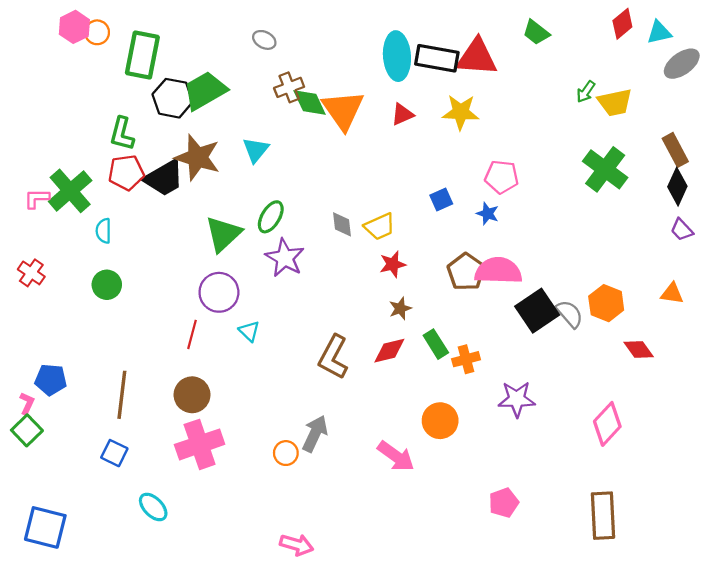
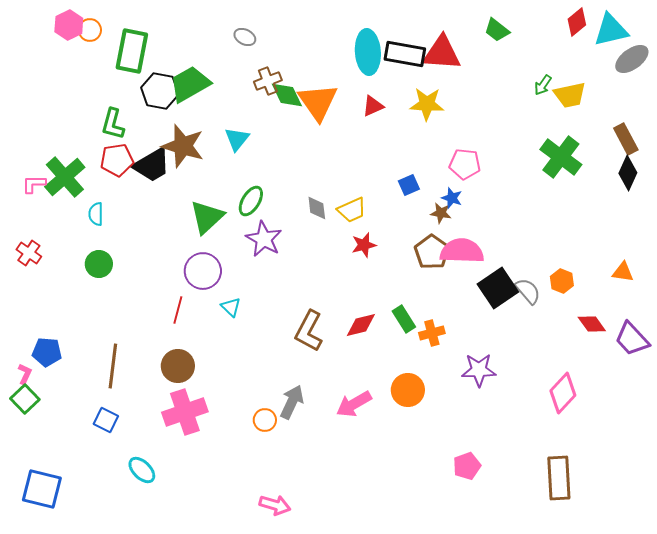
cyan triangle: (659, 32) -> (611, 30), size x1.5
purple trapezoid: (682, 230) -> (632, 339), moved, size x1.6
orange hexagon: (606, 303) -> (562, 281), size x0.7
brown star: (400, 308) -> (441, 213), moved, turned 30
pink arrow: (396, 456) -> (354, 404), moved, turned 114

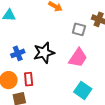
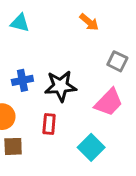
red rectangle: (29, 79) -> (49, 124), moved
cyan square: (83, 90) -> (91, 147), moved

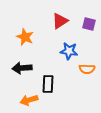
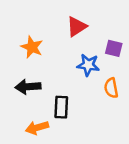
purple square: (89, 24) -> (114, 48), moved
orange semicircle: (87, 69) -> (111, 88), turned 77

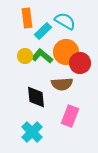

# Required action
The data above are to be repeated word for word, with any pictures left out.

# Task output
cyan triangle: (659, 32) -> (611, 30), size x1.5
purple trapezoid: (682, 230) -> (632, 339), moved, size x1.6
orange hexagon: (606, 303) -> (562, 281), size x0.7
brown star: (400, 308) -> (441, 213), moved, turned 30
pink arrow: (396, 456) -> (354, 404), moved, turned 114

red rectangle: (29, 79) -> (49, 124), moved
cyan square: (83, 90) -> (91, 147), moved

purple square: (89, 24) -> (114, 48), moved
orange semicircle: (87, 69) -> (111, 88), turned 77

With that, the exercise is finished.